- [What you are asked to do] Find every line in the records below that contains the word "pixels", and copy each of those lines.

[Records for the exercise Boundary: Start]

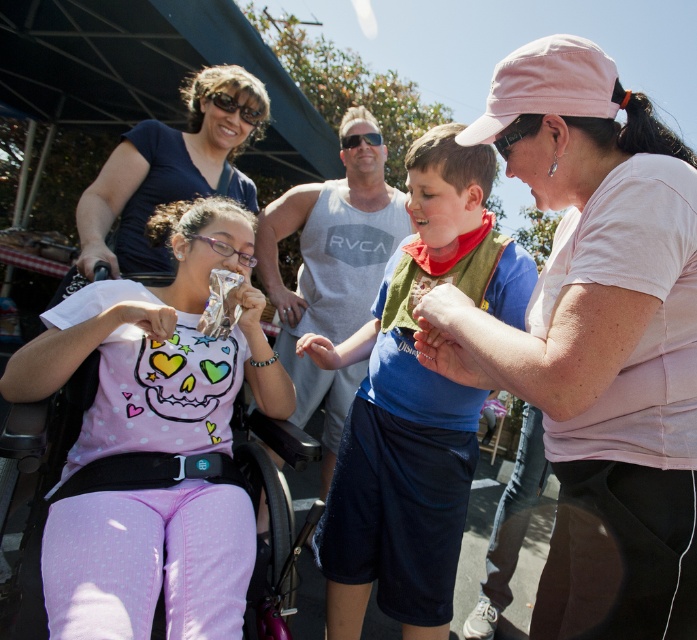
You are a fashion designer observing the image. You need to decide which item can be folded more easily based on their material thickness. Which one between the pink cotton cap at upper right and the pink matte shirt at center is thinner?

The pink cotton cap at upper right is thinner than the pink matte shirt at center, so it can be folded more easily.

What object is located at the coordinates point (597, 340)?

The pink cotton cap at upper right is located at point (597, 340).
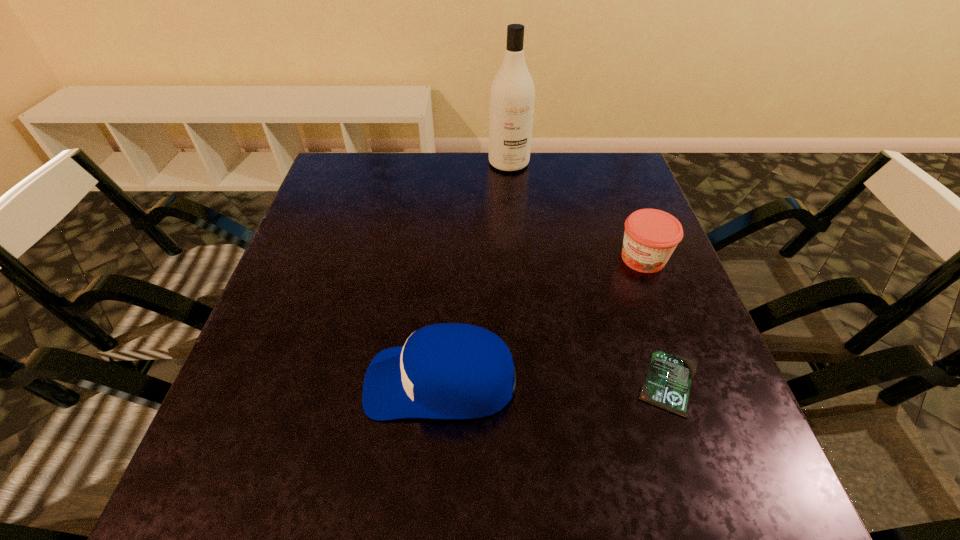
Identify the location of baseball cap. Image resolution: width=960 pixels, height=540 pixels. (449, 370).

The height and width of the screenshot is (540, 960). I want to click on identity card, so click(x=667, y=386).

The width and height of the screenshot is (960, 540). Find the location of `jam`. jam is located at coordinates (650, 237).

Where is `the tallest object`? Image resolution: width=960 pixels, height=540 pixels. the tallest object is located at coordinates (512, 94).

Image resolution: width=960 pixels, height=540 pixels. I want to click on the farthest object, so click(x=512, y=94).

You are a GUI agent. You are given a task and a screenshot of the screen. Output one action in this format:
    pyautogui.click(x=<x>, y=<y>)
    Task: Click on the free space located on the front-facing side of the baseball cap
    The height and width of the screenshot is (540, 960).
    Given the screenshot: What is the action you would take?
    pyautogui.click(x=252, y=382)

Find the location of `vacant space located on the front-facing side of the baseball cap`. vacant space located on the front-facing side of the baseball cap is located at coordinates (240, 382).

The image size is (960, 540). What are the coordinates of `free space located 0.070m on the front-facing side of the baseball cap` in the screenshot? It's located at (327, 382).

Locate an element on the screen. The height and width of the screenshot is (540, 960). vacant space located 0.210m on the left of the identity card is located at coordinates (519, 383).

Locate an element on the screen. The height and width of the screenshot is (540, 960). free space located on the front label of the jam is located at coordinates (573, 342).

[Records for the exercise Boundary: End]

- [Exercise answer]
Identify the location of baseball cap. Image resolution: width=960 pixels, height=540 pixels. (449, 370).
Where is `the tallest object`? Image resolution: width=960 pixels, height=540 pixels. the tallest object is located at coordinates (512, 94).
Image resolution: width=960 pixels, height=540 pixels. I want to click on the farthest object, so click(x=512, y=94).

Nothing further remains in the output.